### THE TASK
Starting at the line that contains "KEYS1 pin K2: D9 -> D10", write out every line through the last one in the records below, word for word. Leave out any pictures.

### DATA LISTING
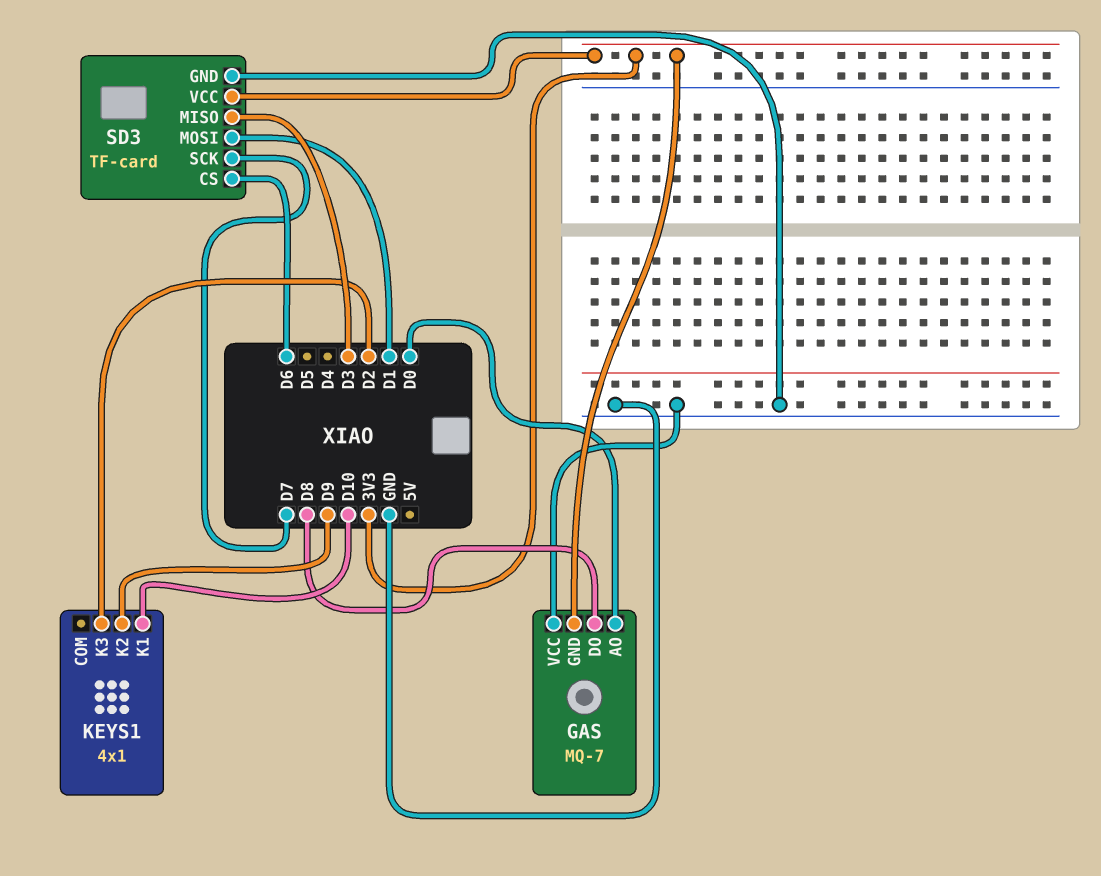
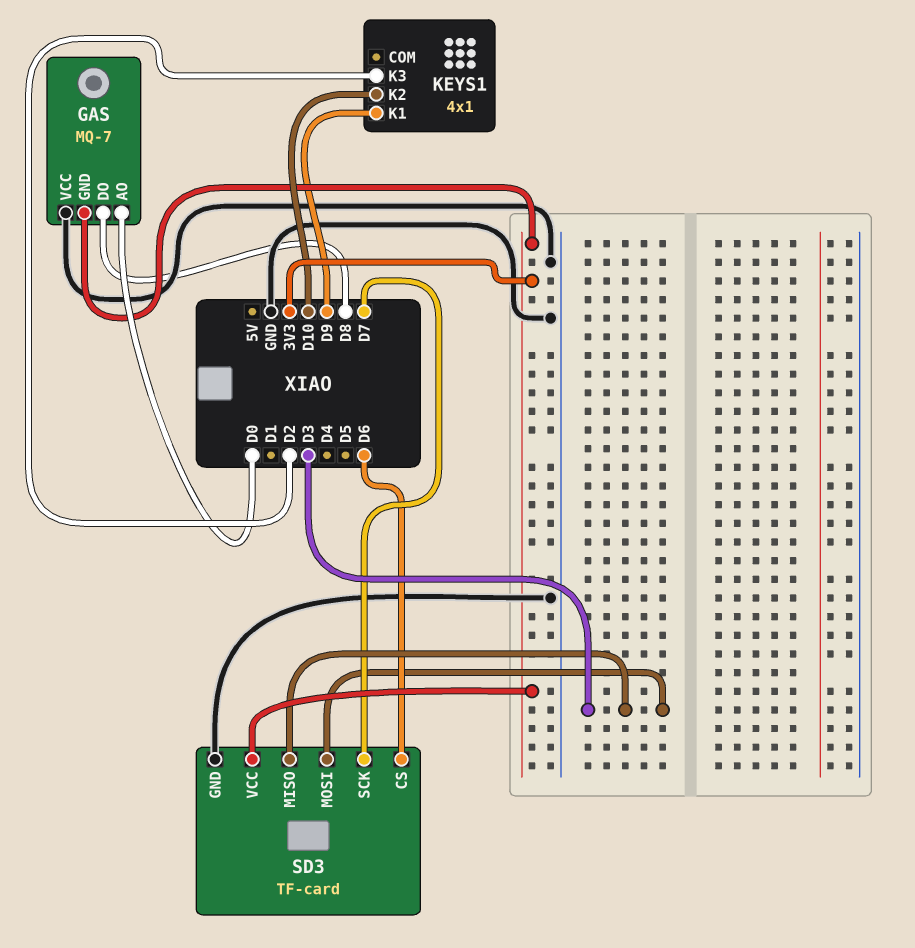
KEYS1 pin K1: D10 -> D9
KEYS1 pin K2: D9 -> D10
SD3 pin MOSI: D1 -> D3

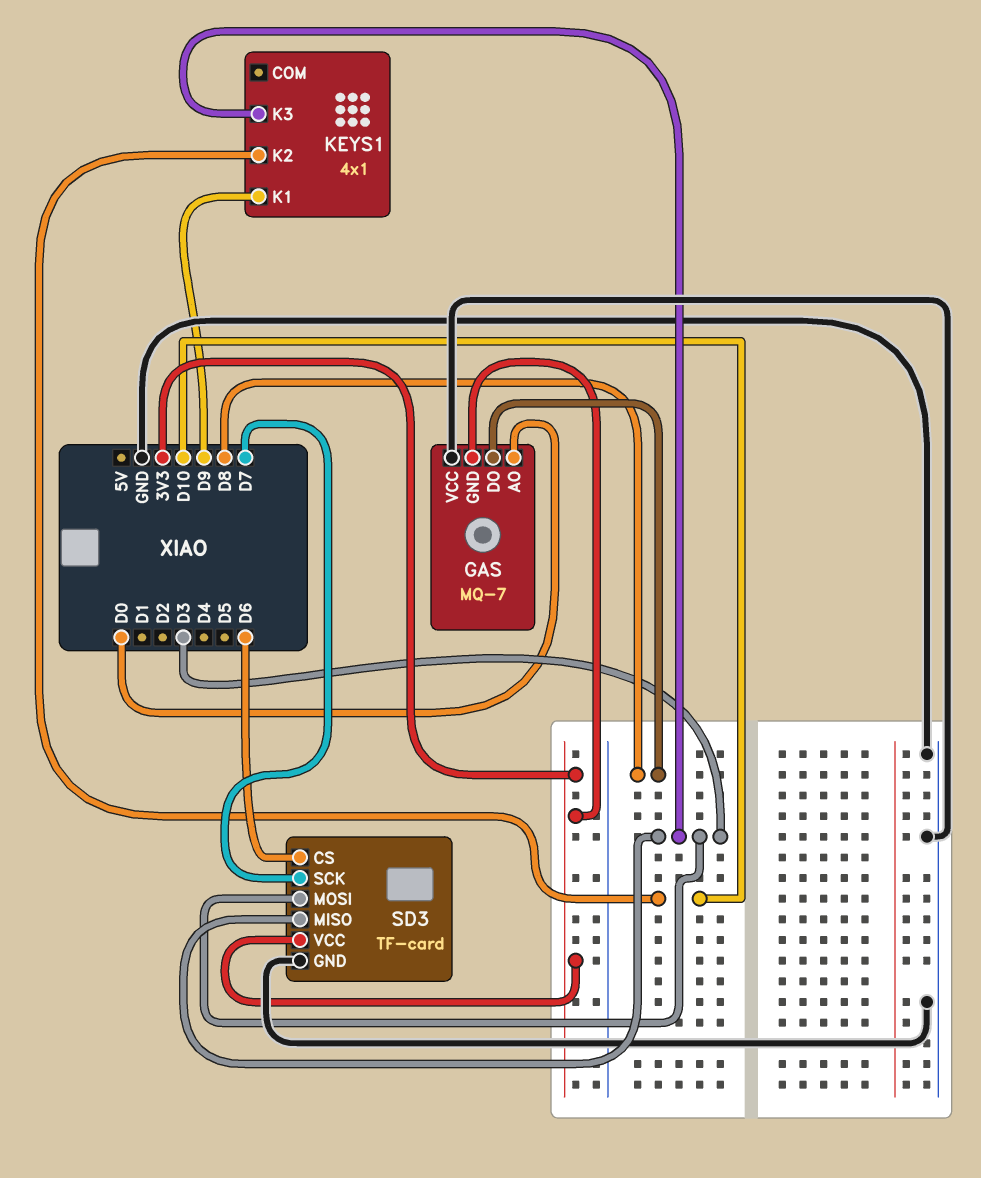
KEYS1 pin K3: D2 -> D3

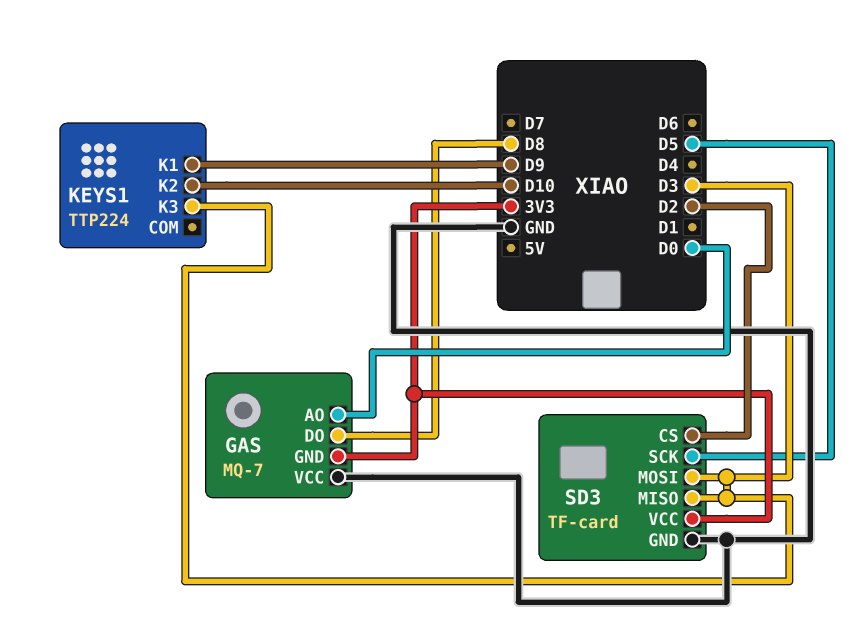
KEYS1: 4x1 -> TTP224
SD3 pin CS: D6 -> D2
SD3 pin SCK: D7 -> D5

### ANSWER BOX
KEYS1 pin K2: D9 -> D10
SD3 pin MOSI: D1 -> D3

KEYS1 pin K3: D2 -> D3

KEYS1: 4x1 -> TTP224
SD3 pin CS: D6 -> D2
SD3 pin SCK: D7 -> D5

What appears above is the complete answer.